Write out every entry again exactly as it stands.
--- Listed records Enclosed Below ---
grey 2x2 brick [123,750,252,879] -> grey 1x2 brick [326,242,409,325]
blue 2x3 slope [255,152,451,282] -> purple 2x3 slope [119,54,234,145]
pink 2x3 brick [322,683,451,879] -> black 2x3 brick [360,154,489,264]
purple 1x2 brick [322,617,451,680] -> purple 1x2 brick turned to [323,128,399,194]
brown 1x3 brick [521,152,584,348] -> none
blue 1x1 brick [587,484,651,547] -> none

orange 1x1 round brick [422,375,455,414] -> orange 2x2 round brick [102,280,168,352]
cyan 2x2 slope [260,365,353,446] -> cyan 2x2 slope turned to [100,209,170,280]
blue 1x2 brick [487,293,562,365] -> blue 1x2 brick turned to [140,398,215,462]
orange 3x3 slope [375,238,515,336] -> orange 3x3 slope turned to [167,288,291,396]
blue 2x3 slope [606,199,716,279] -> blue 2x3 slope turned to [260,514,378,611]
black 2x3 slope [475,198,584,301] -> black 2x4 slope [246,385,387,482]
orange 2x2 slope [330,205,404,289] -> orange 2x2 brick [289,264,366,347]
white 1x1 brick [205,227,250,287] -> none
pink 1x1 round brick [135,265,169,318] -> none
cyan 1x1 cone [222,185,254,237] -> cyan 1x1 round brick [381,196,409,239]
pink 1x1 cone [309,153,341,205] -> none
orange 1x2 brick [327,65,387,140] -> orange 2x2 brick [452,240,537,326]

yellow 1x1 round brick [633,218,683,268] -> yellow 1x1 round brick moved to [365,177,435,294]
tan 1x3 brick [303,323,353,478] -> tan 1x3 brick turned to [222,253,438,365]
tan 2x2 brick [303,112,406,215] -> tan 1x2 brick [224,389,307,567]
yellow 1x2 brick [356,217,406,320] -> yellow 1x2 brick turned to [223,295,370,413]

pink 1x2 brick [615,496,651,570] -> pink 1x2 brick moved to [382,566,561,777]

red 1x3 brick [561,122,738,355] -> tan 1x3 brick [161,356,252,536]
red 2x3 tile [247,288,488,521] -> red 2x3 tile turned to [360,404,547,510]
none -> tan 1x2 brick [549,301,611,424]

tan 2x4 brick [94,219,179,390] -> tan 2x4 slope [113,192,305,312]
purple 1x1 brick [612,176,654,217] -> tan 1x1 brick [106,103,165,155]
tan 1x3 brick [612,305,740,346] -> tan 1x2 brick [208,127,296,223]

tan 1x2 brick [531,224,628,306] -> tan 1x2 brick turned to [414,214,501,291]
--- End of Enclosed Listed records ---
> **Task result**
grey 2x2 brick [123,750,252,879] -> grey 1x2 brick [326,242,409,325]
blue 2x3 slope [255,152,451,282] -> purple 2x3 slope [119,54,234,145]
pink 2x3 brick [322,683,451,879] -> black 2x3 brick [360,154,489,264]
purple 1x2 brick [322,617,451,680] -> purple 1x2 brick turned to [323,128,399,194]
brown 1x3 brick [521,152,584,348] -> none
blue 1x1 brick [587,484,651,547] -> none

orange 1x1 round brick [422,375,455,414] -> orange 2x2 round brick [102,280,168,352]
cyan 2x2 slope [260,365,353,446] -> cyan 2x2 slope turned to [100,209,170,280]
blue 1x2 brick [487,293,562,365] -> blue 1x2 brick turned to [140,398,215,462]
orange 3x3 slope [375,238,515,336] -> orange 3x3 slope turned to [167,288,291,396]
blue 2x3 slope [606,199,716,279] -> blue 2x3 slope turned to [260,514,378,611]
black 2x3 slope [475,198,584,301] -> black 2x4 slope [246,385,387,482]
orange 2x2 slope [330,205,404,289] -> orange 2x2 brick [289,264,366,347]
white 1x1 brick [205,227,250,287] -> none
pink 1x1 round brick [135,265,169,318] -> none
cyan 1x1 cone [222,185,254,237] -> cyan 1x1 round brick [381,196,409,239]
pink 1x1 cone [309,153,341,205] -> none
orange 1x2 brick [327,65,387,140] -> orange 2x2 brick [452,240,537,326]

yellow 1x1 round brick [633,218,683,268] -> yellow 1x1 round brick moved to [365,177,435,294]
tan 1x3 brick [303,323,353,478] -> tan 1x3 brick turned to [222,253,438,365]
tan 2x2 brick [303,112,406,215] -> tan 1x2 brick [224,389,307,567]
yellow 1x2 brick [356,217,406,320] -> yellow 1x2 brick turned to [223,295,370,413]

pink 1x2 brick [615,496,651,570] -> pink 1x2 brick moved to [382,566,561,777]

red 1x3 brick [561,122,738,355] -> tan 1x3 brick [161,356,252,536]
red 2x3 tile [247,288,488,521] -> red 2x3 tile turned to [360,404,547,510]
none -> tan 1x2 brick [549,301,611,424]

tan 2x4 brick [94,219,179,390] -> tan 2x4 slope [113,192,305,312]
purple 1x1 brick [612,176,654,217] -> tan 1x1 brick [106,103,165,155]
tan 1x3 brick [612,305,740,346] -> tan 1x2 brick [208,127,296,223]

tan 1x2 brick [531,224,628,306] -> tan 1x2 brick turned to [414,214,501,291]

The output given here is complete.